WHAT YOU SHOULD DO: Pick every line from the data below that contains the string "vert" and copy it.

THE DATA:
........

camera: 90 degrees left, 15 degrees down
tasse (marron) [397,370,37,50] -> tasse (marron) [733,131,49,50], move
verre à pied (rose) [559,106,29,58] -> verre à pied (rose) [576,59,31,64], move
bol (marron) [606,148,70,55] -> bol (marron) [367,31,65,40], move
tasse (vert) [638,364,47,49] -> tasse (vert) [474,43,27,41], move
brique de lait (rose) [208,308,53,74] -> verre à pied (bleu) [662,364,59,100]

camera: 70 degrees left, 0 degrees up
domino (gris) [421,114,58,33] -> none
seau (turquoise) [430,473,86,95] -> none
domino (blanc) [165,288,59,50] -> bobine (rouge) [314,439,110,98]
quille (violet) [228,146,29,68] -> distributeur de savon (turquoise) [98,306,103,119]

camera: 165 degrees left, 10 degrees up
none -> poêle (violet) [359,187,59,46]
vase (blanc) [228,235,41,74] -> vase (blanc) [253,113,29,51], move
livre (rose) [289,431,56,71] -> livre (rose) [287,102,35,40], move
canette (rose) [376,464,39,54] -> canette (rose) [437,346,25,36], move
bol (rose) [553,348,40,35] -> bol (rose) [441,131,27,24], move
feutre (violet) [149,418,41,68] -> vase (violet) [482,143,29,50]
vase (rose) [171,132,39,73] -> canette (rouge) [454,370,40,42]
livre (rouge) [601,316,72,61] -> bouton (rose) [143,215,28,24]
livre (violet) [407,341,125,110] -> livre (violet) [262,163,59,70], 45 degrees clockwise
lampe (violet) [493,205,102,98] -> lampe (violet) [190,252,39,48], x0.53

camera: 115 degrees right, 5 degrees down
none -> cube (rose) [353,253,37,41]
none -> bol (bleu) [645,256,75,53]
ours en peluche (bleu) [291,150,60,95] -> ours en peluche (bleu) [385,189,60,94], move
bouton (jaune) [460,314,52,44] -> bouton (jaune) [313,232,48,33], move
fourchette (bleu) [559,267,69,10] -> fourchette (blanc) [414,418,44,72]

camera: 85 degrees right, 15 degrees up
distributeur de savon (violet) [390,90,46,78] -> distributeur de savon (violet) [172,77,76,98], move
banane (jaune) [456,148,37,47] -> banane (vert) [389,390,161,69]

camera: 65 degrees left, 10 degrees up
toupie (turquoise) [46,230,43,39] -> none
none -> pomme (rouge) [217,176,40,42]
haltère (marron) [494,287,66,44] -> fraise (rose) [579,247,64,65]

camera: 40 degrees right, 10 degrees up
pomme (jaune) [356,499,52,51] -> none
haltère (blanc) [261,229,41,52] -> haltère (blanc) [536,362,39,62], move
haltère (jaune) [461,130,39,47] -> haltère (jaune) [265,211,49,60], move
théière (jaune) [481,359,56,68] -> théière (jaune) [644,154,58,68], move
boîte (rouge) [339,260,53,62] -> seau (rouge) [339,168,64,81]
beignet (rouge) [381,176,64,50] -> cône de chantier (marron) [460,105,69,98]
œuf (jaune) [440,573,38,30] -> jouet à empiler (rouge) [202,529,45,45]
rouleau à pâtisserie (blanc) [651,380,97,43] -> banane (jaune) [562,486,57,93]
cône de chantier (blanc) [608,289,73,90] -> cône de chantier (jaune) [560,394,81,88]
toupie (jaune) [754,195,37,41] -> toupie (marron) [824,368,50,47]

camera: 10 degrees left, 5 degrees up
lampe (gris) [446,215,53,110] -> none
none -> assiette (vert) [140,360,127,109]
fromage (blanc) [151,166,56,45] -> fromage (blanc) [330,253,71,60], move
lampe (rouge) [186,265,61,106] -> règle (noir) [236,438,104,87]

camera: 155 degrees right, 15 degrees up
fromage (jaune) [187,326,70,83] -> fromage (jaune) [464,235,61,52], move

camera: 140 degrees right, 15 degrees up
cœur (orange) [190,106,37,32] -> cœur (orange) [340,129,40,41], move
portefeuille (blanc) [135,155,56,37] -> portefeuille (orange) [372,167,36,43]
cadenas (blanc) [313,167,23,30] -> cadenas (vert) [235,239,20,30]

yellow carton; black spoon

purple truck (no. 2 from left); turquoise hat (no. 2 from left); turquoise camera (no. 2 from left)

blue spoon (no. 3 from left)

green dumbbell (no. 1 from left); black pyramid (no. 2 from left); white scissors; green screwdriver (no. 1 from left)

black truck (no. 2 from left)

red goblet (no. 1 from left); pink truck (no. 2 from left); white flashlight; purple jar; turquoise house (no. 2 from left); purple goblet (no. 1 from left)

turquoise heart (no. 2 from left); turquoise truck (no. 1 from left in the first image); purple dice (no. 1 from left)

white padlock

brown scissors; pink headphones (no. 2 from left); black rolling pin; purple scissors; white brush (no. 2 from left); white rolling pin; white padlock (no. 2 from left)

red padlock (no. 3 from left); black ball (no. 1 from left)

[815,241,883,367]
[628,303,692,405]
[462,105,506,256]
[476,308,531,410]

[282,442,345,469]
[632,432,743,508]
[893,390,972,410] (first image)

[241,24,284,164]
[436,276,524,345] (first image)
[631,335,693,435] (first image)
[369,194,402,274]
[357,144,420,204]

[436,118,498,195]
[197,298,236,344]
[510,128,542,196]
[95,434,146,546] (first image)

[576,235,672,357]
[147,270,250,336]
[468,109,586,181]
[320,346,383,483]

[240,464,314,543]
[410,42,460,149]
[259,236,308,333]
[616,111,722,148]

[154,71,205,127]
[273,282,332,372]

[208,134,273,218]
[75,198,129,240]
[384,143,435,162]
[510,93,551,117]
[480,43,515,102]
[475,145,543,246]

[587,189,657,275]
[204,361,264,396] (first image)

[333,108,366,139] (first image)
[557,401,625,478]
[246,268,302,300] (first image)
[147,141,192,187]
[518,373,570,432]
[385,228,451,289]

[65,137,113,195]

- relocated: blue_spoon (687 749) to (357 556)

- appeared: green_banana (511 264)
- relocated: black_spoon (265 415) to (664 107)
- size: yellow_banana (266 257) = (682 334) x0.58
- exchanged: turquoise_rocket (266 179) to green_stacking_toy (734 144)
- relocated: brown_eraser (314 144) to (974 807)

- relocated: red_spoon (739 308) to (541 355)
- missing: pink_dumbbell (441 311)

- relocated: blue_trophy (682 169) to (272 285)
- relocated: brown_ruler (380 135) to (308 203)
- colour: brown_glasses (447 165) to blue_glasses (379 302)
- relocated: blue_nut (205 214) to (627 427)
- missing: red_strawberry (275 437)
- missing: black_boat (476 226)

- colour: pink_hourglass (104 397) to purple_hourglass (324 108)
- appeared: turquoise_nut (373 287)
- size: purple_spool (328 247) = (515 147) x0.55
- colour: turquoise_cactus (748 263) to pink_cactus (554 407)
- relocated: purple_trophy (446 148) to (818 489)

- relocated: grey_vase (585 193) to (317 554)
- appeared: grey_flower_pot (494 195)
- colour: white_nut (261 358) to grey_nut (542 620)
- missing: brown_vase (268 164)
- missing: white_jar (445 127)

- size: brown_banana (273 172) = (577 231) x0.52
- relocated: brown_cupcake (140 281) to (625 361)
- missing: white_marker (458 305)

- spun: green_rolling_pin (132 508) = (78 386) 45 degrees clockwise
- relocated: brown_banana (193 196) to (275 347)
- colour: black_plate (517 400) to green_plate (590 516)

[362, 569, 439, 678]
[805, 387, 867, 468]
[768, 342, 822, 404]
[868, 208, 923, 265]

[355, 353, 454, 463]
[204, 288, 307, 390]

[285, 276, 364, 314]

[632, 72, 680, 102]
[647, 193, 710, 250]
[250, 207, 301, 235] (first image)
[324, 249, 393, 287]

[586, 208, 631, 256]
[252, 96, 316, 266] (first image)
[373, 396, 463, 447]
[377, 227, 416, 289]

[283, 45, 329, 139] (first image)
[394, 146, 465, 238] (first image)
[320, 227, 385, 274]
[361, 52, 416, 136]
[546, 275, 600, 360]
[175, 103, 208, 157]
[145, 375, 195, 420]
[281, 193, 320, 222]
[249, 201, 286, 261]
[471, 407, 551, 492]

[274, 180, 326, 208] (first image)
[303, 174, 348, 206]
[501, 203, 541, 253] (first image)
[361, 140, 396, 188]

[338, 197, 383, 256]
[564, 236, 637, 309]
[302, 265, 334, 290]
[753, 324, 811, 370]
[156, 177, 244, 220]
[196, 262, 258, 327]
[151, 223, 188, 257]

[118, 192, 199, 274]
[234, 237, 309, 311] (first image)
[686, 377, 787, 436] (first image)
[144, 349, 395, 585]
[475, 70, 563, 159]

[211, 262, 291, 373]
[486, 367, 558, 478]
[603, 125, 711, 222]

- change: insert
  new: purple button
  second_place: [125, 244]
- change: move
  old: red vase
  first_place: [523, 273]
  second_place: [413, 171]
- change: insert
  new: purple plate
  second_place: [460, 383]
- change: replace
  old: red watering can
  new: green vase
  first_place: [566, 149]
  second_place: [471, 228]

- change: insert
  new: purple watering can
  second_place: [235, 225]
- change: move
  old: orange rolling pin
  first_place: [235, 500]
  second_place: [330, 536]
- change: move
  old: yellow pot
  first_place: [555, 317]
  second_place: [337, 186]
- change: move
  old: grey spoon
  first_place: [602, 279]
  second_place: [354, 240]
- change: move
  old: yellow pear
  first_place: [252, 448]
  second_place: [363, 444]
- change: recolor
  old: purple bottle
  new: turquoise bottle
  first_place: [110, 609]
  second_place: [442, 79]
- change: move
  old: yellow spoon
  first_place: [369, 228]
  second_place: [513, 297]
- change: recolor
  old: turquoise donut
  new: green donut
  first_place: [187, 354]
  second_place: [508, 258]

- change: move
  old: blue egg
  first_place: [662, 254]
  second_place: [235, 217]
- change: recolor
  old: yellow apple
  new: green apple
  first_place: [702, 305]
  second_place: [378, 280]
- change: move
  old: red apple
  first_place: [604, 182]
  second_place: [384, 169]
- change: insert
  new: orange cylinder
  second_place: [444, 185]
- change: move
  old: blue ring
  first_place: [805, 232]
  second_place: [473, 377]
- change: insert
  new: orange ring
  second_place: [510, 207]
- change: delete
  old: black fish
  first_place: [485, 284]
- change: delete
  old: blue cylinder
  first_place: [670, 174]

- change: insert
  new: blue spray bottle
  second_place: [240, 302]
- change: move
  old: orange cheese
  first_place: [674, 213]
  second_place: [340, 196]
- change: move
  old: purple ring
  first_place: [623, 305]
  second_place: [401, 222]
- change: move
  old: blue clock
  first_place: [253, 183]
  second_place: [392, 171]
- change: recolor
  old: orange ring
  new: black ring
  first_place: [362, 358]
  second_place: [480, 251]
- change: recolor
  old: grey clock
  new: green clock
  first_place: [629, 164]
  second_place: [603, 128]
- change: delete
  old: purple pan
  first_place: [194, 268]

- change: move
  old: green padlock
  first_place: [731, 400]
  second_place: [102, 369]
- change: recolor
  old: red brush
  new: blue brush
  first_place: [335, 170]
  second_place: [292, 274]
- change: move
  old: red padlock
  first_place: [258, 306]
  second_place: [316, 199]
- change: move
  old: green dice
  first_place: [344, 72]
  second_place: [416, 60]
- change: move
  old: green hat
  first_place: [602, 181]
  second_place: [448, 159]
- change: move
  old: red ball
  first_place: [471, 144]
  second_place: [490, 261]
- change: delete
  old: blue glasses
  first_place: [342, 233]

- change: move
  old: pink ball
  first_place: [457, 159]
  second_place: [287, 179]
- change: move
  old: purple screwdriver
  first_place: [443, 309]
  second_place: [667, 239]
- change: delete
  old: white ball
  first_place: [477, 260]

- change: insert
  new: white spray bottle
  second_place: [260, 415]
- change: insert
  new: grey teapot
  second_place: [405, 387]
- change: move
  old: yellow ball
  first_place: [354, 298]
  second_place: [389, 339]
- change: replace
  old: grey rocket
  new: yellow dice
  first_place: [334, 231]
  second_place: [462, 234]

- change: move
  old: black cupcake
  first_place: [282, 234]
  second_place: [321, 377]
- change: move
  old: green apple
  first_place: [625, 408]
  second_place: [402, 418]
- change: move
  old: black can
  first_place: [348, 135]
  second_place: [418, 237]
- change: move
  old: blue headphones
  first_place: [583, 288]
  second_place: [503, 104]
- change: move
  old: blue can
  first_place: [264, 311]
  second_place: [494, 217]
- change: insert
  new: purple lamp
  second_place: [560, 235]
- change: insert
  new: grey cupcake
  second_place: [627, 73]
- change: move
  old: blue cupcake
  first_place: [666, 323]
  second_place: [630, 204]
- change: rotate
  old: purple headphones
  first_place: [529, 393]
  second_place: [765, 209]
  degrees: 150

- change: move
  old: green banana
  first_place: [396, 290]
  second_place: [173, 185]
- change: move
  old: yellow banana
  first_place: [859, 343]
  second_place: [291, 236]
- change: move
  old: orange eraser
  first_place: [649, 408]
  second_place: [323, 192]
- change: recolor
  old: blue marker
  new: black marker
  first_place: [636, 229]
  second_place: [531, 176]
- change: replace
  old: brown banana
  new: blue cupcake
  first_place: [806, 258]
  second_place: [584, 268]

........

YOUR RESPONSE:
tasse (vert) [638,364,47,49] -> tasse (vert) [474,43,27,41], move
banane (jaune) [456,148,37,47] -> banane (vert) [389,390,161,69]
none -> assiette (vert) [140,360,127,109]
cadenas (blanc) [313,167,23,30] -> cadenas (vert) [235,239,20,30]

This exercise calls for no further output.